Exercise:
Print out the entries from the line containing "none -> red brick N1:N3 level 1" through the last line, exactly, and print nothing else. Pictures are not copied.

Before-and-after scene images
==============================
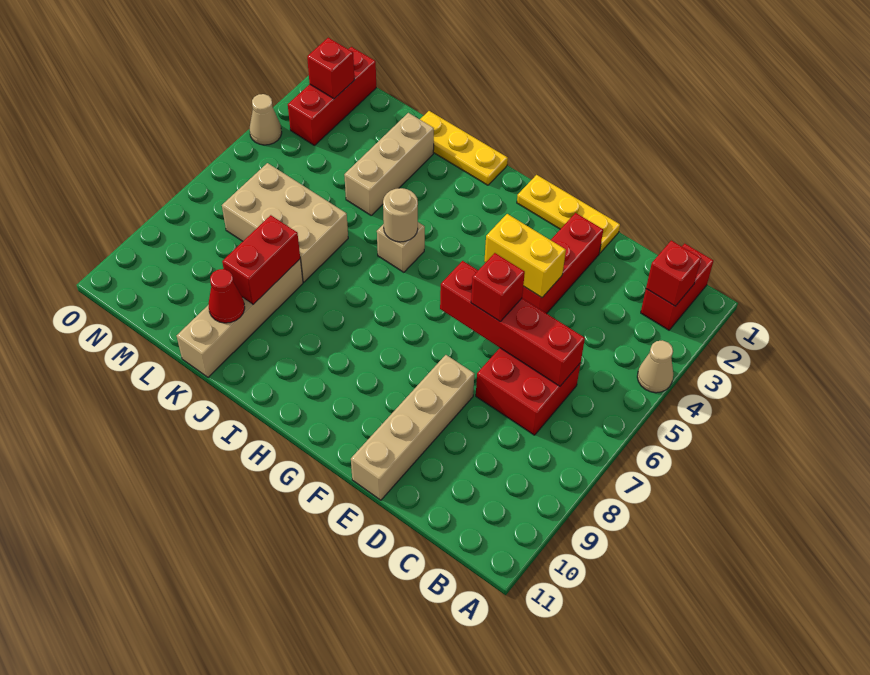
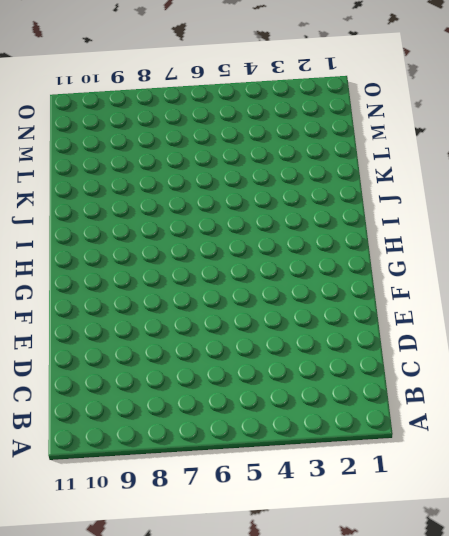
none -> tan cone A4 level 1
none -> red brick B1:B2 level 1
none -> red brick C6:D7 level 1

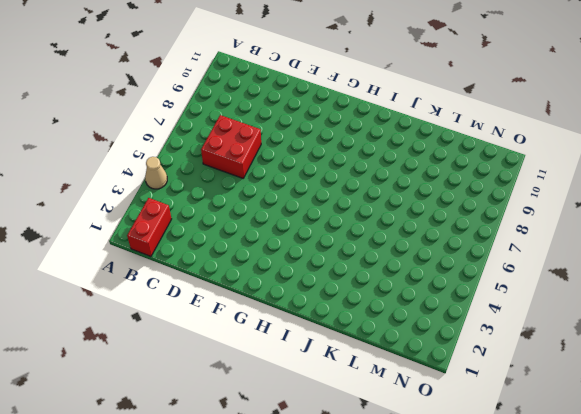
none -> yellow plate E1:G1 level 1
none -> red brick E2:E4 level 1
none -> tan brick E8:E11 level 1

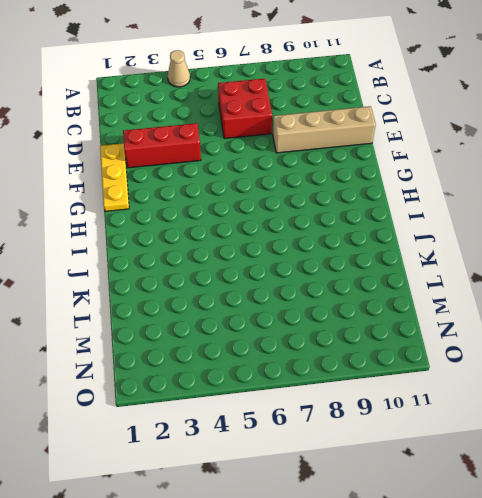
none -> red brick B1:B2 level 1
none -> yellow plate I1:K1 level 1
none -> tan brick I5 level 1

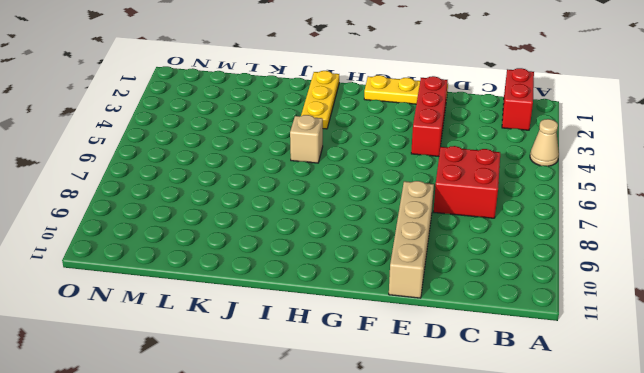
yellow plate I1:I3 level 1 -> yellow plate I1:K1 level 1
none -> tan brick K2:K4 level 1
none -> tan brick K6:M7 level 1
none -> tan brick K8:K11 level 1

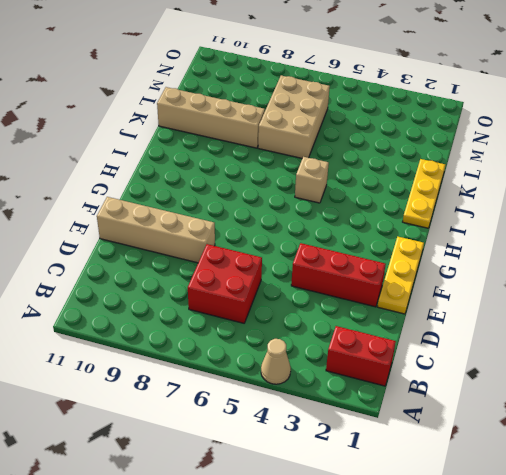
none -> tan brick K2:K4 level 1
none -> red brick N1:N3 level 1
none -> tan cone O4 level 1

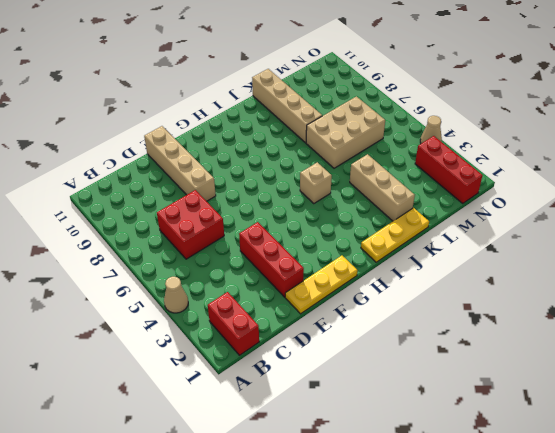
none -> red brick B2 level 2
none -> red brick C6:F6 level 2
none -> yellow brick E4:F4 level 2

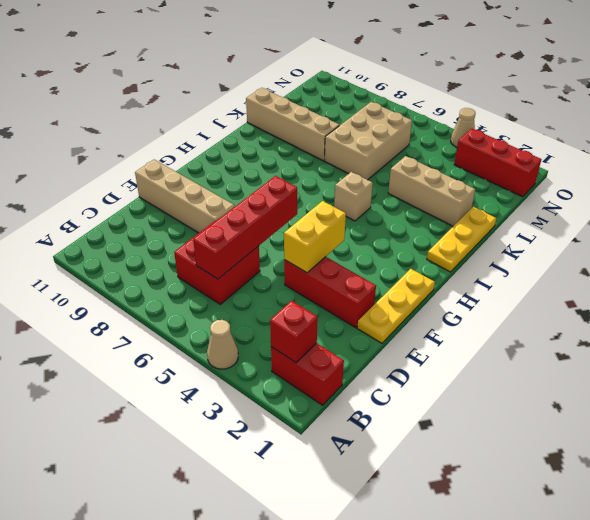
none -> tan round brick I5 level 2
none -> red brick K8:K9 level 2
none -> red cone K10 level 2

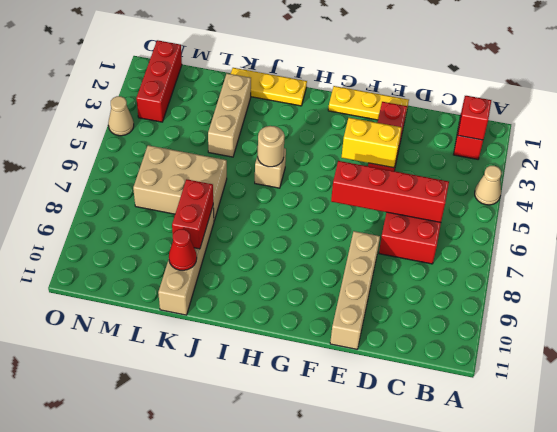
none -> red brick N2 level 2
none -> red brick E6 level 3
==============================
Answer:
none -> red brick N1:N3 level 1
none -> tan cone O4 level 1

none -> red brick B2 level 2
none -> red brick C6:F6 level 2
none -> yellow brick E4:F4 level 2

none -> tan round brick I5 level 2
none -> red brick K8:K9 level 2
none -> red cone K10 level 2

none -> red brick N2 level 2
none -> red brick E6 level 3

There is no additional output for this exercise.